### Data under study
■ ■ ■ ■ ■

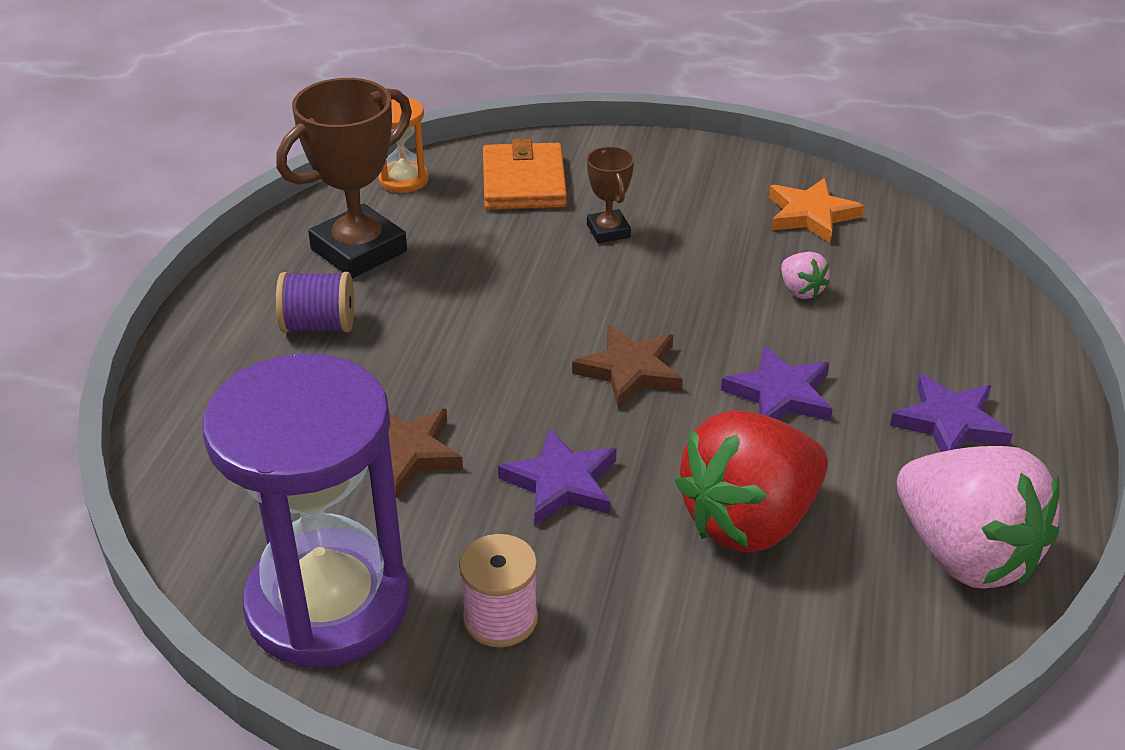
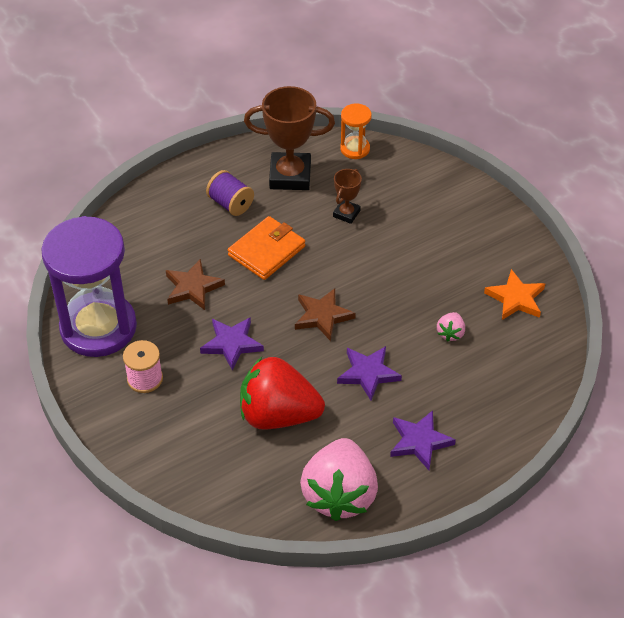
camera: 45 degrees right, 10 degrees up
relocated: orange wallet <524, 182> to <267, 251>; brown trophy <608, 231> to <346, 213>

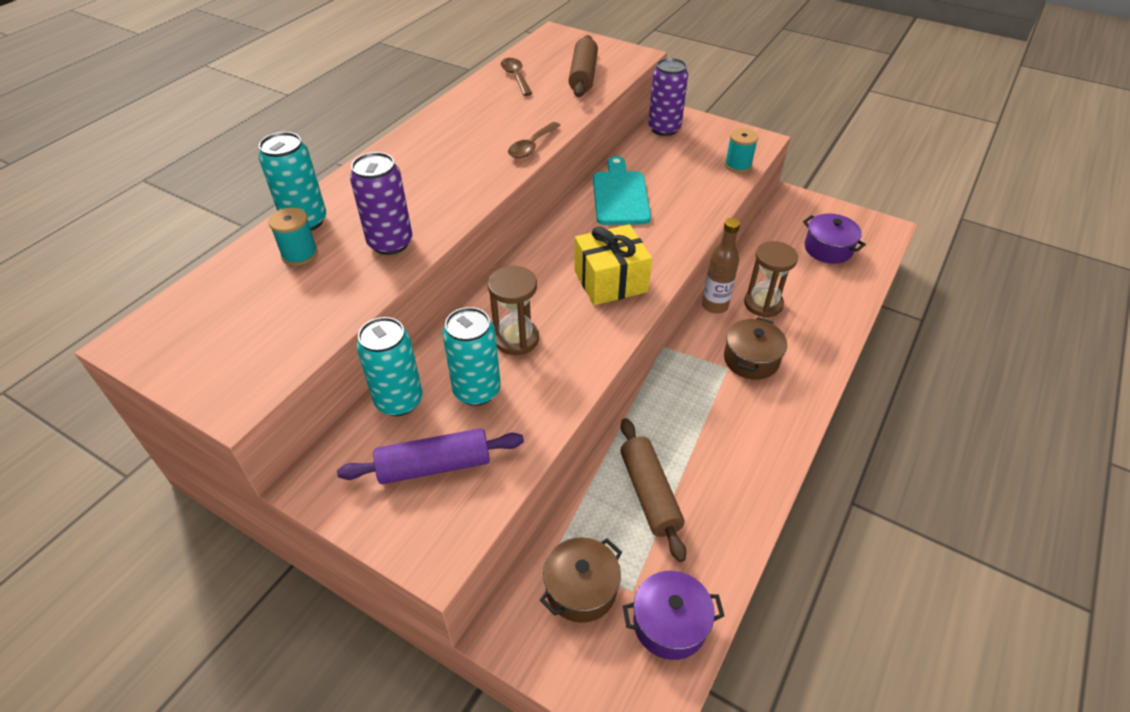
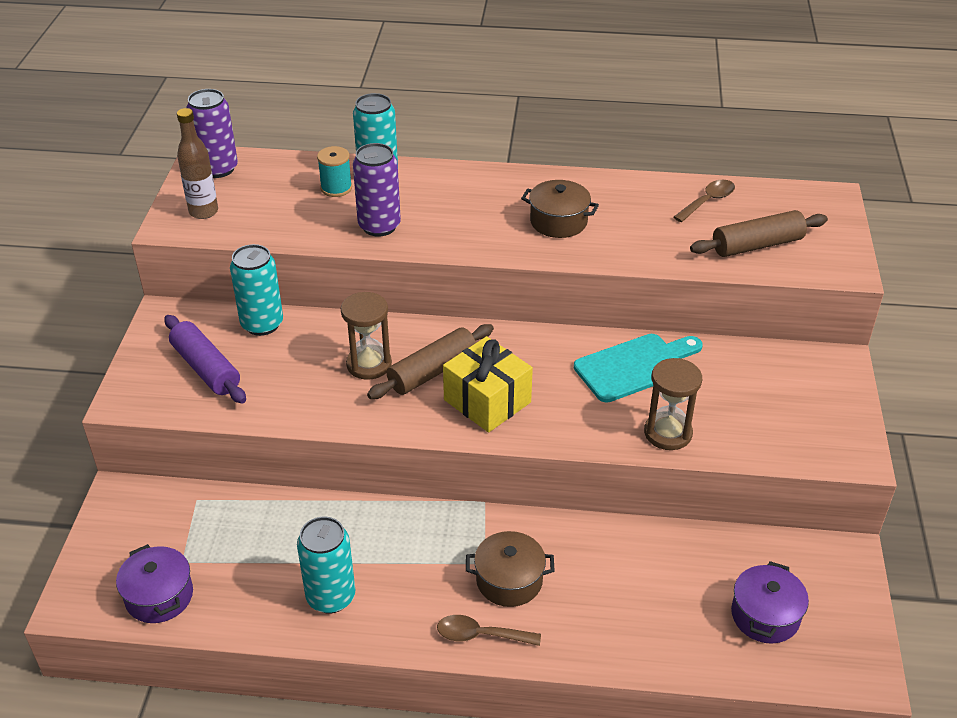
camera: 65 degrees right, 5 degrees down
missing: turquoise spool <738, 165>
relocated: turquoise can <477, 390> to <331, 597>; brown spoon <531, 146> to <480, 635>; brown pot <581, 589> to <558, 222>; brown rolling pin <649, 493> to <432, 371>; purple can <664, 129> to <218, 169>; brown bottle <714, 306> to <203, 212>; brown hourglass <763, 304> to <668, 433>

■ ■ ■ ■ ■

### Aim of the exercise
In the entries above, find the line containing "relocated: orange wallet", then please retype it and every line after it through the last, exactly as written, omitting pictures.

### Response area
relocated: orange wallet <524, 182> to <267, 251>; brown trophy <608, 231> to <346, 213>

camera: 65 degrees right, 5 degrees down
missing: turquoise spool <738, 165>
relocated: turquoise can <477, 390> to <331, 597>; brown spoon <531, 146> to <480, 635>; brown pot <581, 589> to <558, 222>; brown rolling pin <649, 493> to <432, 371>; purple can <664, 129> to <218, 169>; brown bottle <714, 306> to <203, 212>; brown hourglass <763, 304> to <668, 433>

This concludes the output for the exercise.